Aim of the exercise
Output exactly the line containing "Someone took away the white" and each line after it through the last line of the records, and nothing else.

======== Provided material

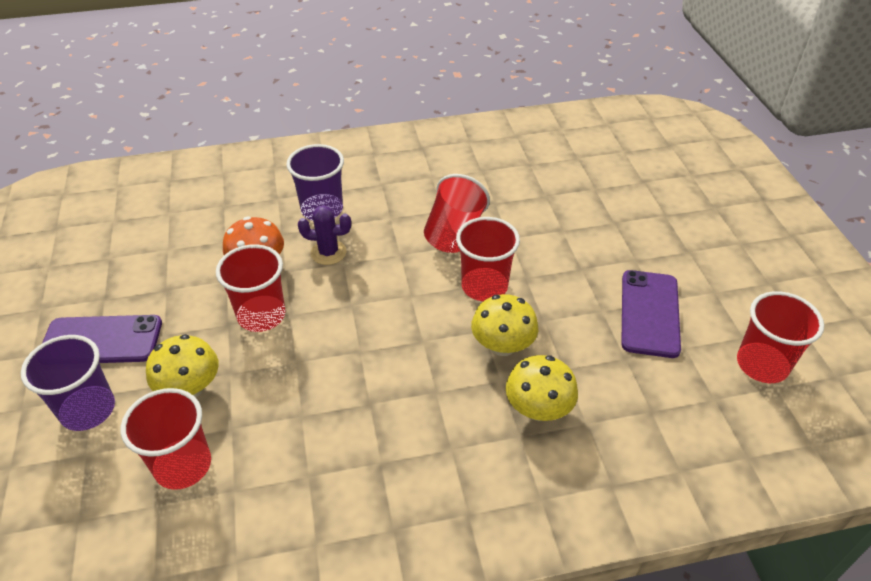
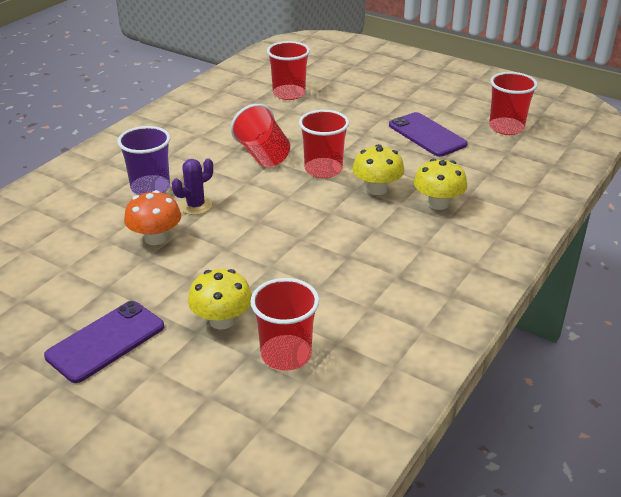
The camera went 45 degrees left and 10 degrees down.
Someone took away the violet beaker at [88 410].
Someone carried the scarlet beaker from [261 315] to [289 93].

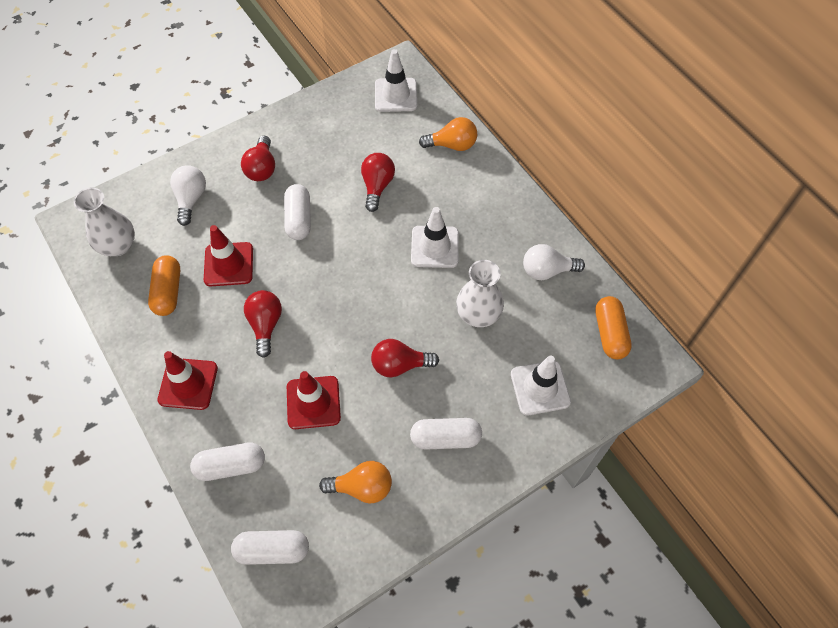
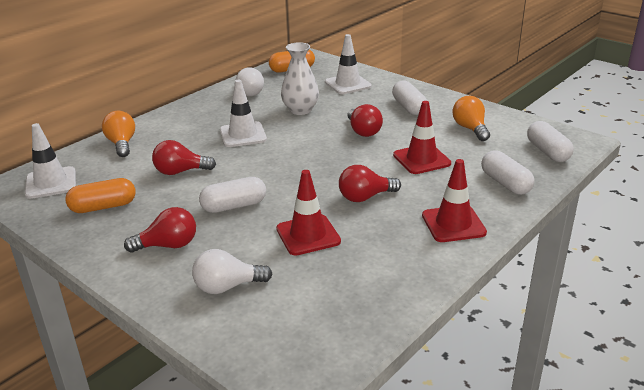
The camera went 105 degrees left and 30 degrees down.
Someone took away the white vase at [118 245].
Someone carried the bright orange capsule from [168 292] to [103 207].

================

Response area
Someone took away the white vase at [118 245].
Someone carried the bright orange capsule from [168 292] to [103 207].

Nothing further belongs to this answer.